§ **Instructions to follow**
Please print exactly the lines below, from the start of the material up to and including the line with "camera: 145 degrees left, 5 degrees up", but none of the pictures.
────
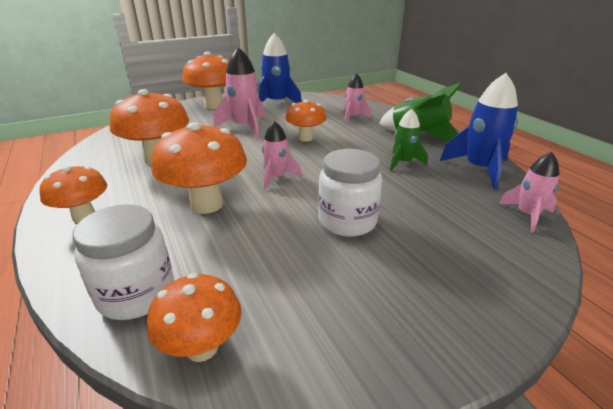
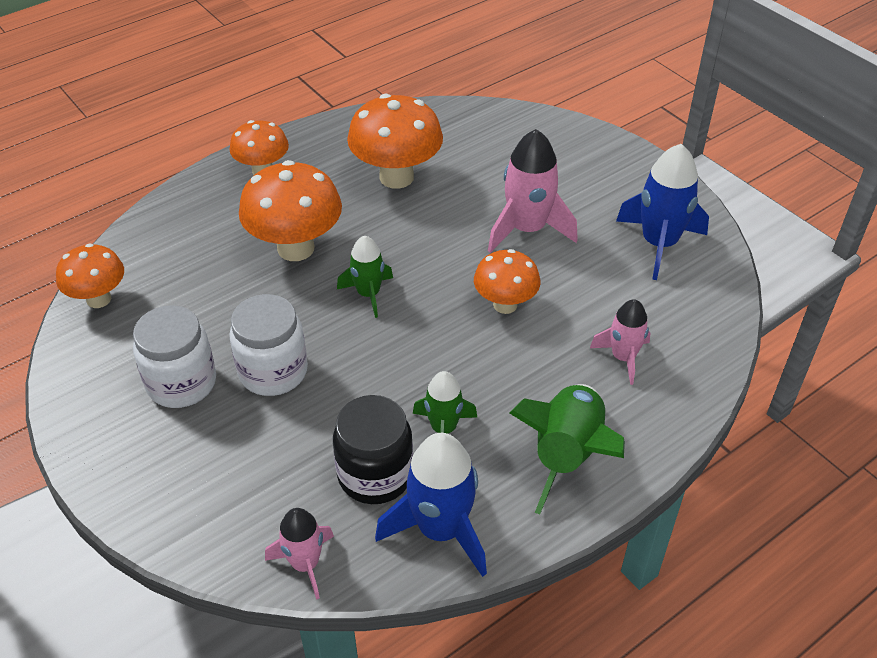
camera: 80 degrees right, 15 degrees up
(136, 294) = (155, 245): white jar -> white jar (181, 383)
(214, 106) = (610, 172): orange mushroom -> none
(277, 177) = (368, 294): pink rocket -> green rocket
(444, 186) = (375, 475): none -> black jar

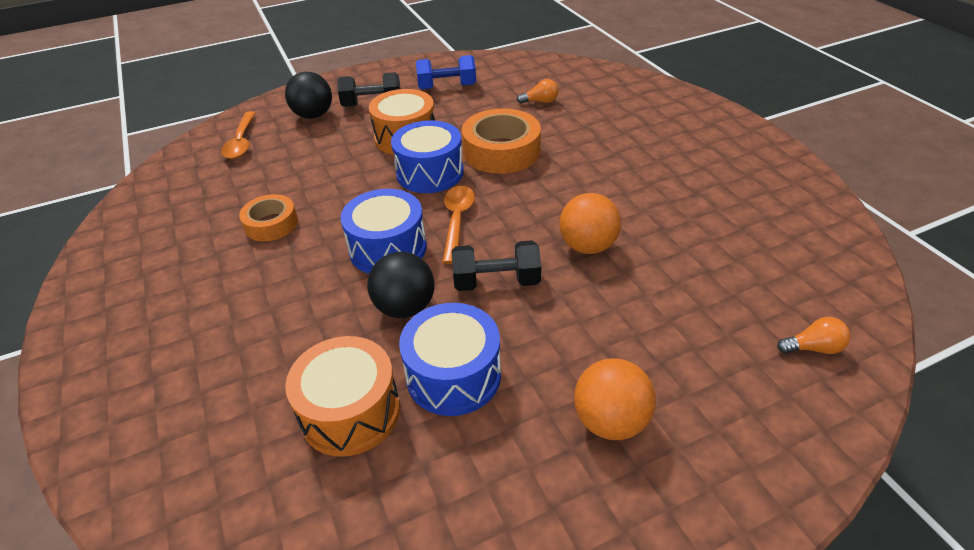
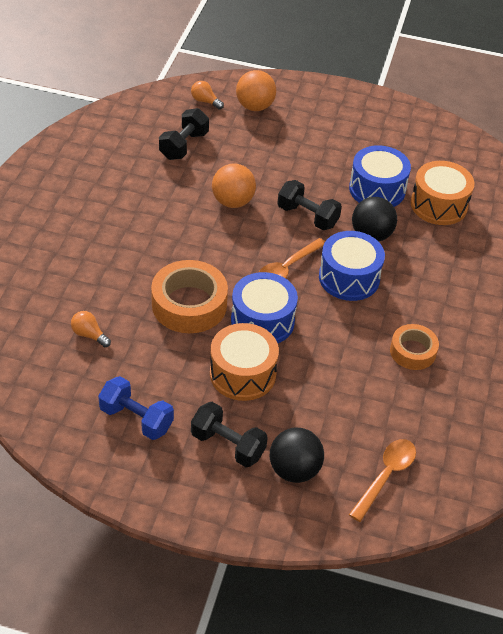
camera: 145 degrees left, 5 degrees up
(610, 421) = (328, 134): orange ball -> orange ball (255, 106)
(726, 270) = (184, 145): none -> black dumbbell

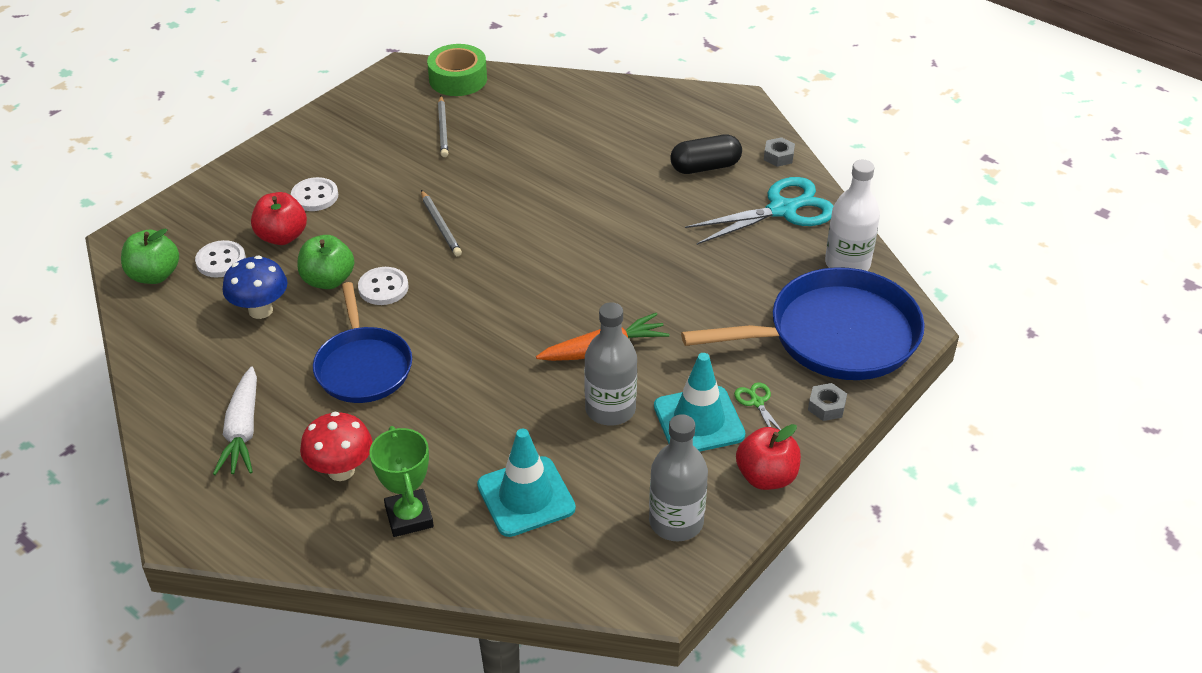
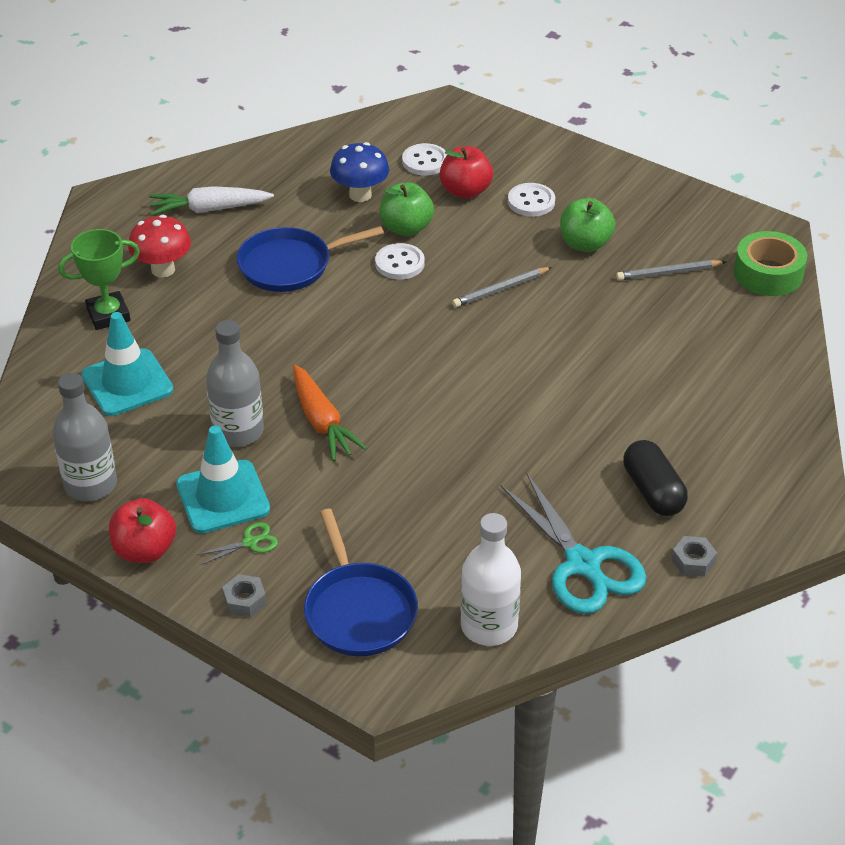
camera: 85 degrees right, 0 degrees up
(154, 275) = (400, 129): green apple -> green apple (585, 244)
(835, 335) = (359, 611): blue pan -> blue pan, size x0.64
────
§ **Solution for this task**
camera: 80 degrees right, 15 degrees up
(136, 294) = (155, 245): white jar -> white jar (181, 383)
(214, 106) = (610, 172): orange mushroom -> none
(277, 177) = (368, 294): pink rocket -> green rocket
(444, 186) = (375, 475): none -> black jar

camera: 145 degrees left, 5 degrees up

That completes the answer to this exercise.